• **What to work on**
The reply to the records below should contain exactly the lines from the line with "SW2: button (GND, RESET) -> button (GND, RUN)" through the line with "U6 pin A: RUN -> OPTO", and nothing besides.

• **Records for the exercise**
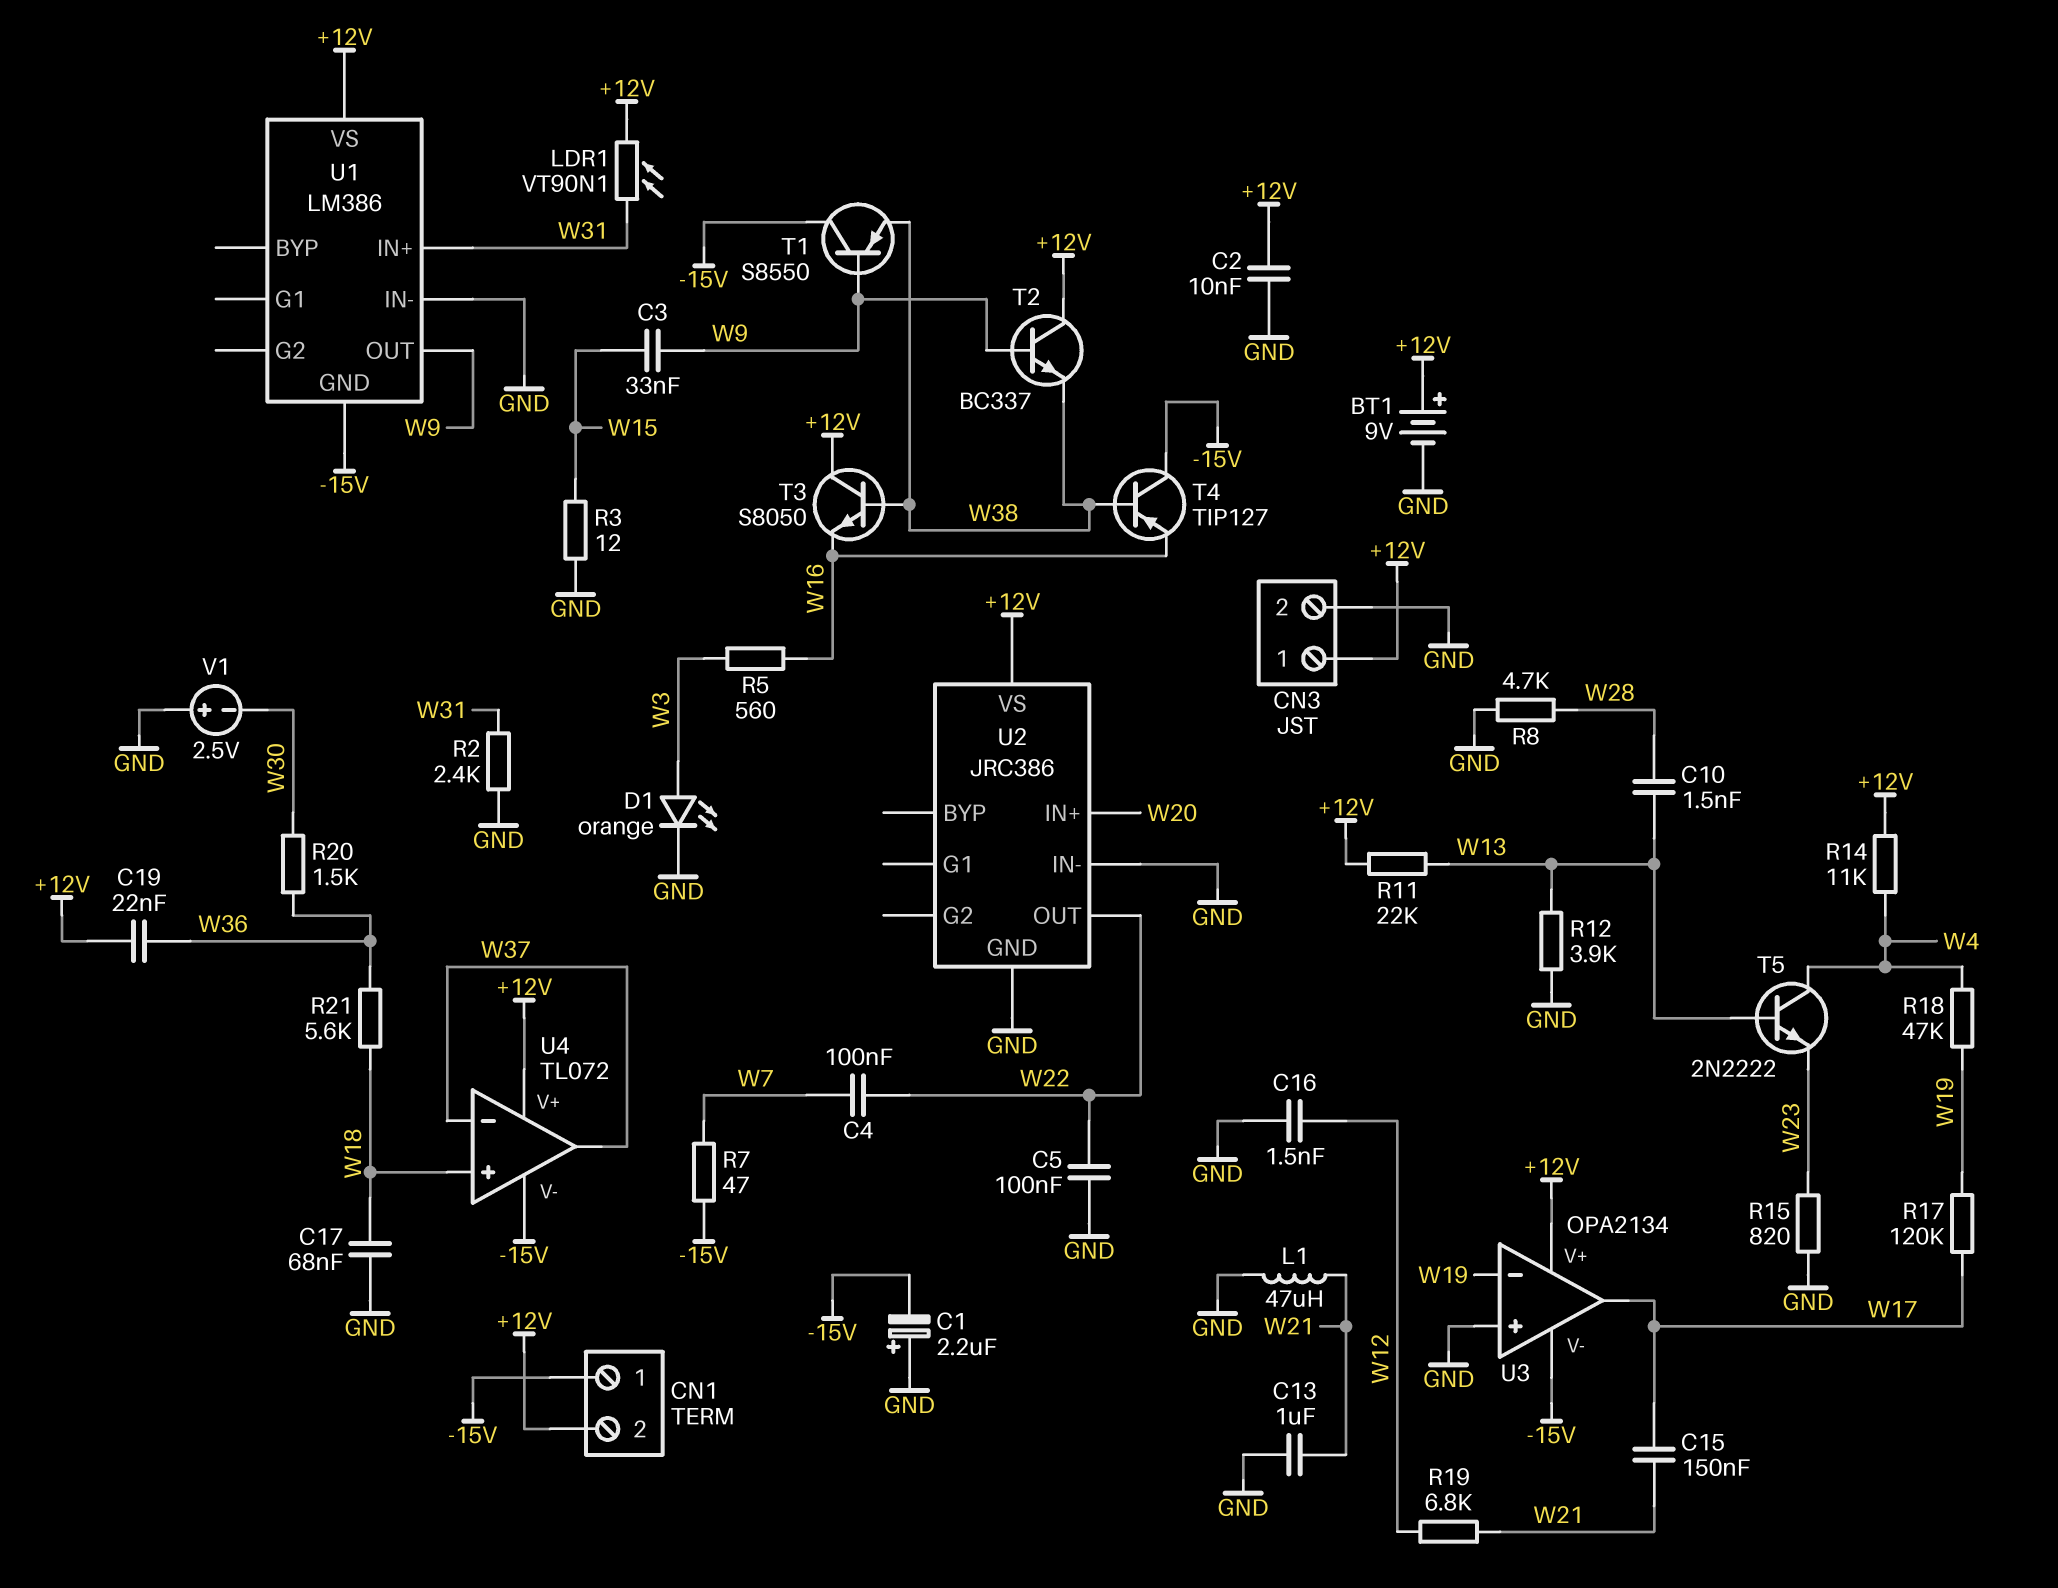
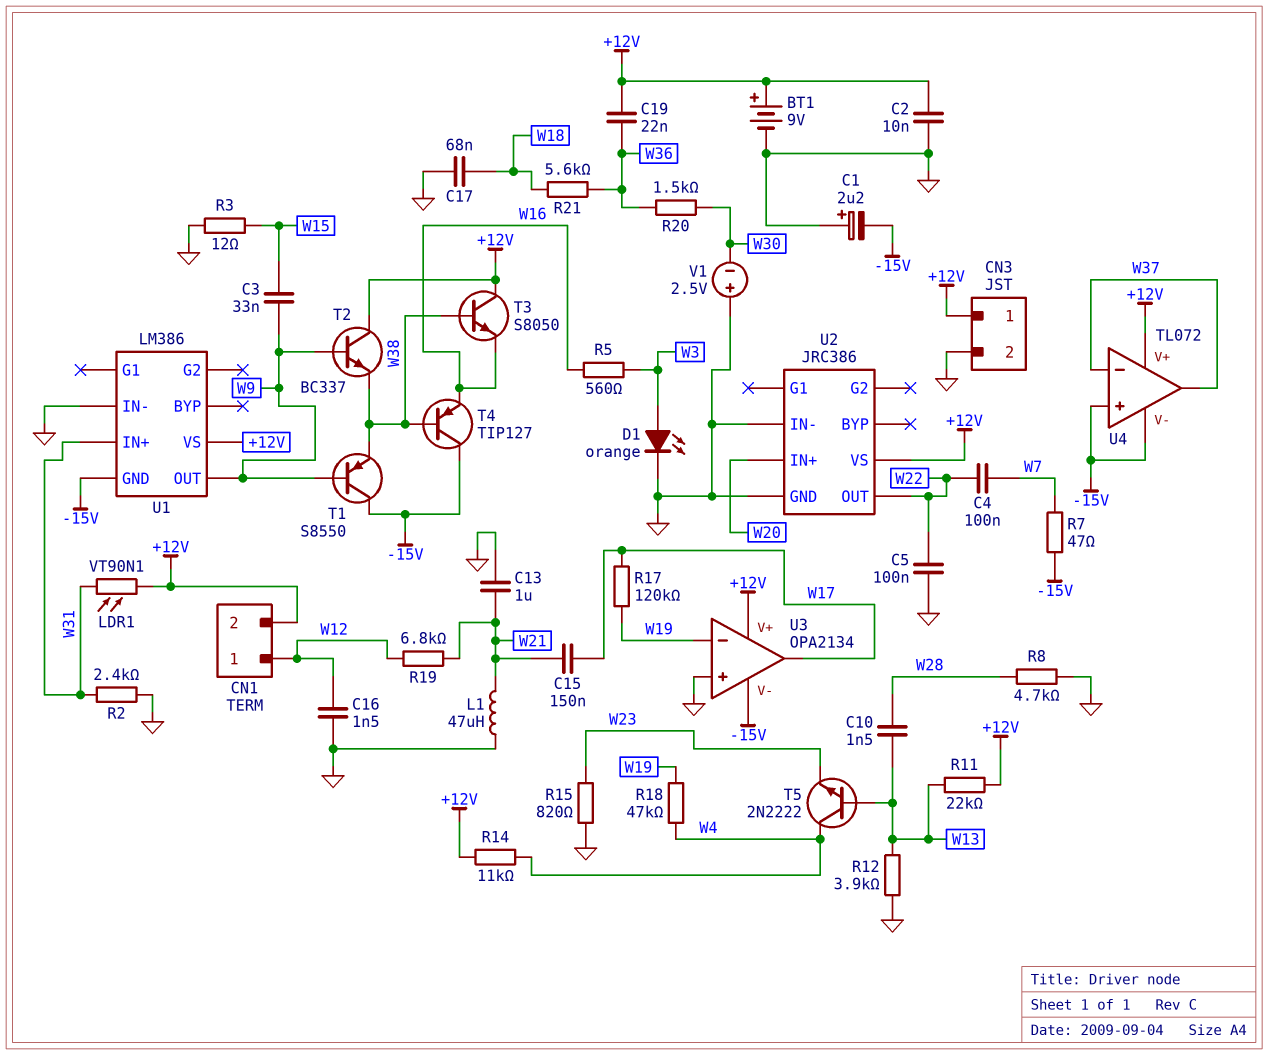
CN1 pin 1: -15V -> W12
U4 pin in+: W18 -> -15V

--

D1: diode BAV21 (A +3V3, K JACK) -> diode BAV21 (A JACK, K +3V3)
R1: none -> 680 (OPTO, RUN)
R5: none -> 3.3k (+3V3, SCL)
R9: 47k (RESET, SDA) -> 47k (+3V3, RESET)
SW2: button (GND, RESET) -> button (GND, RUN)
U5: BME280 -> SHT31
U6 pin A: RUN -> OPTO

--

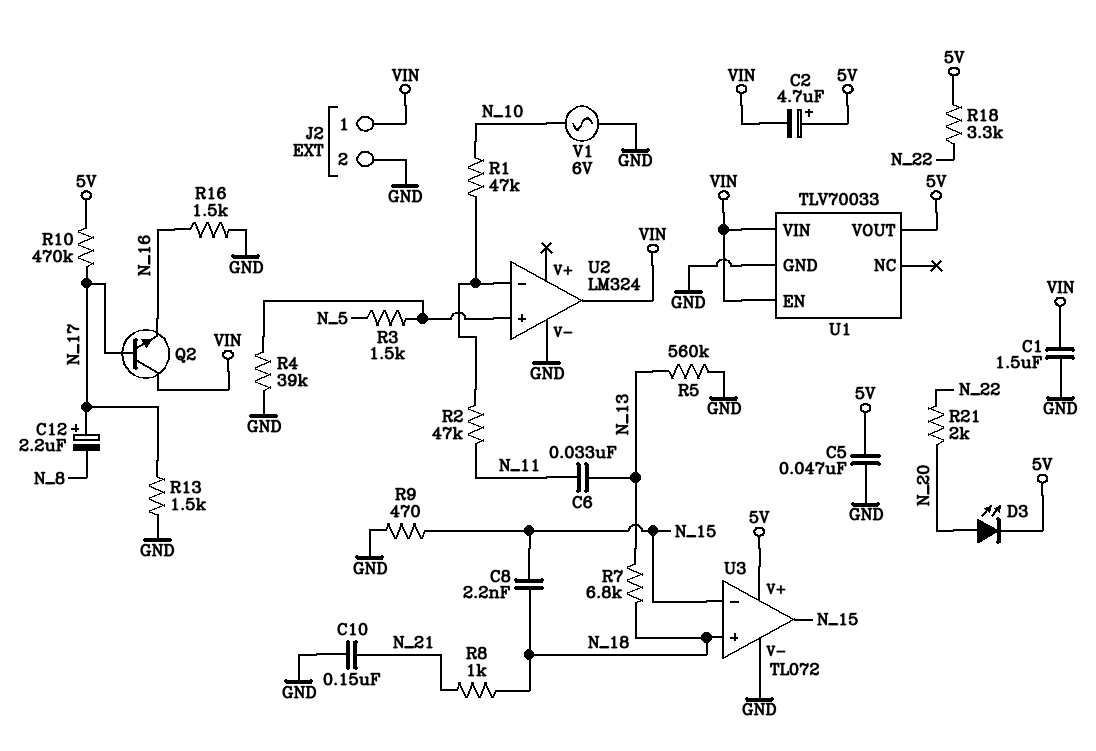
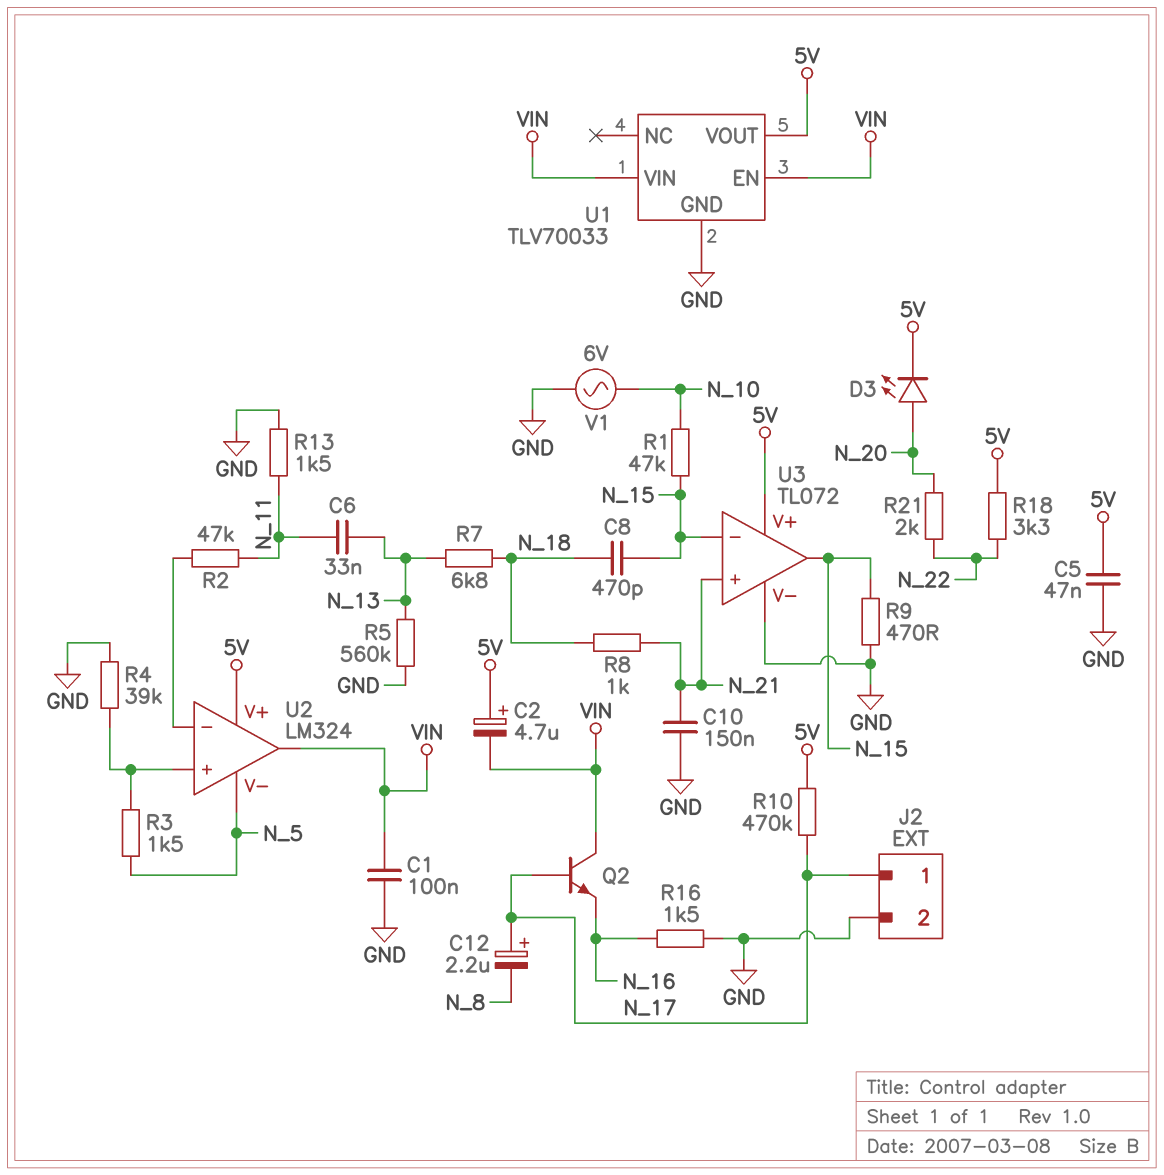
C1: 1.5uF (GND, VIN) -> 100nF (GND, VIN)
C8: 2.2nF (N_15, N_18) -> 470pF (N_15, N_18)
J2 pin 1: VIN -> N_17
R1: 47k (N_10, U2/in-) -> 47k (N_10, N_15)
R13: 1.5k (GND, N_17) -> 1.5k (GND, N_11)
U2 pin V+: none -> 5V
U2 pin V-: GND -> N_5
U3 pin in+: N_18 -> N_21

• **Written response**
SW2: button (GND, RESET) -> button (GND, RUN)
U5: BME280 -> SHT31
U6 pin A: RUN -> OPTO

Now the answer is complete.